[Object correspondence data]
---*---
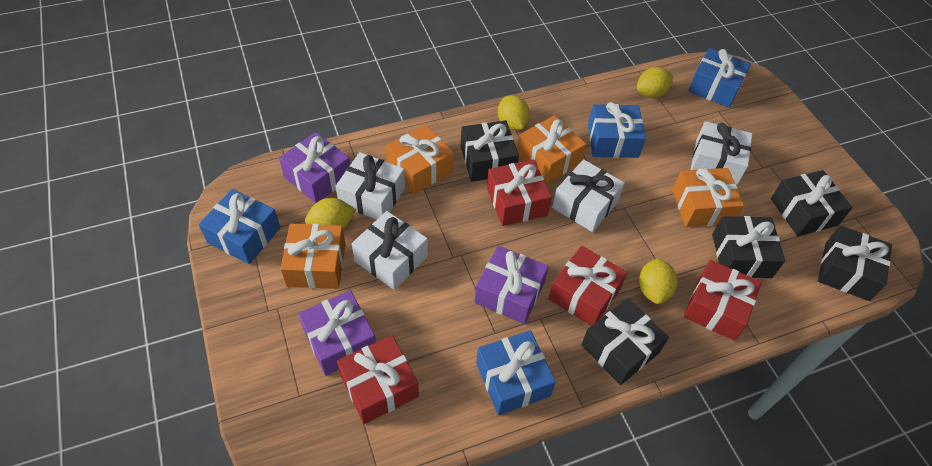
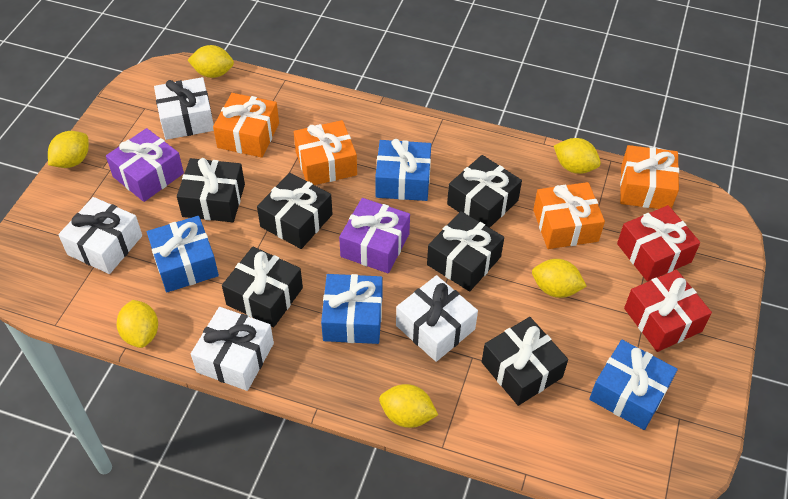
black gift: 5 -> 6
purple gift: 3 -> 2
red gift: 4 -> 2
yellow lemon: 4 -> 6

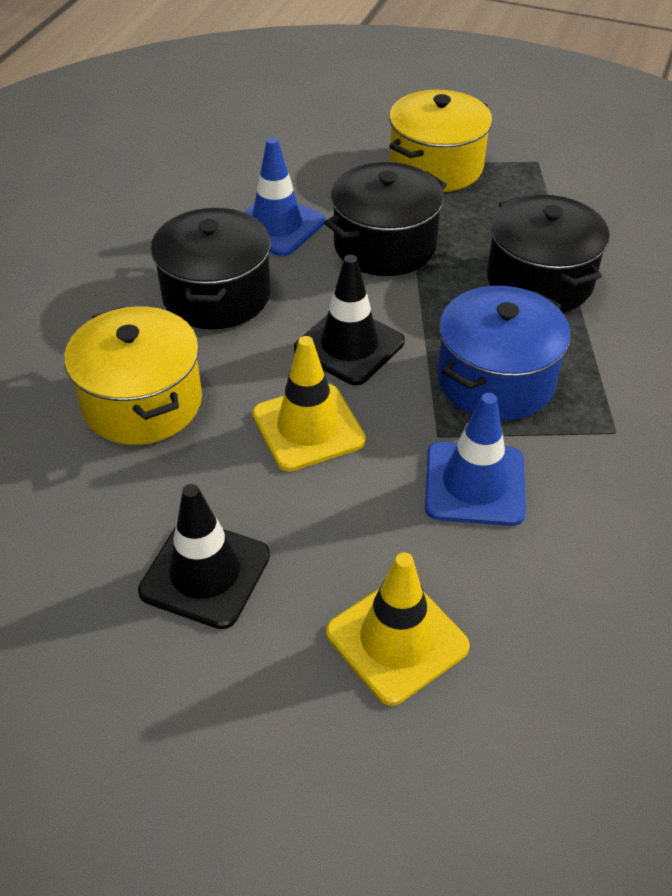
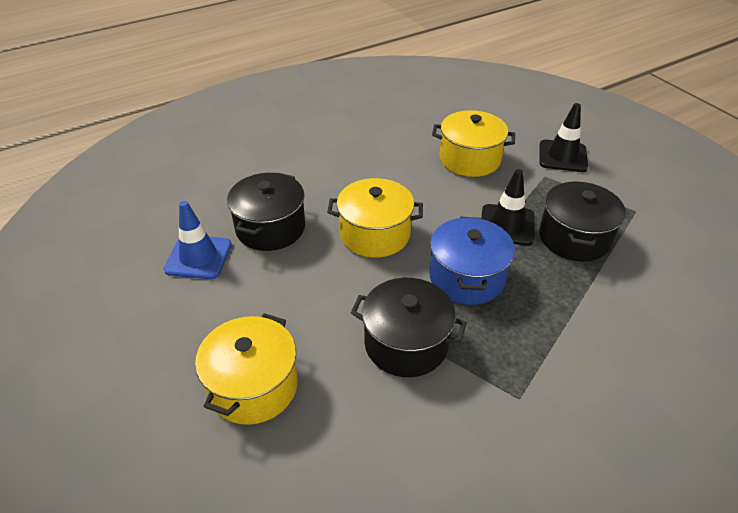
blue traffic cone: 2 -> 1
yellow pot: 2 -> 3
yellow traffic cone: 2 -> 0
---*---
▸ EXERCISE GOAL:
Across the entries above, find the lines with the string "gift" and copy them.

▸ SOLUTION FOR THIS TASK:
black gift: 5 -> 6
purple gift: 3 -> 2
red gift: 4 -> 2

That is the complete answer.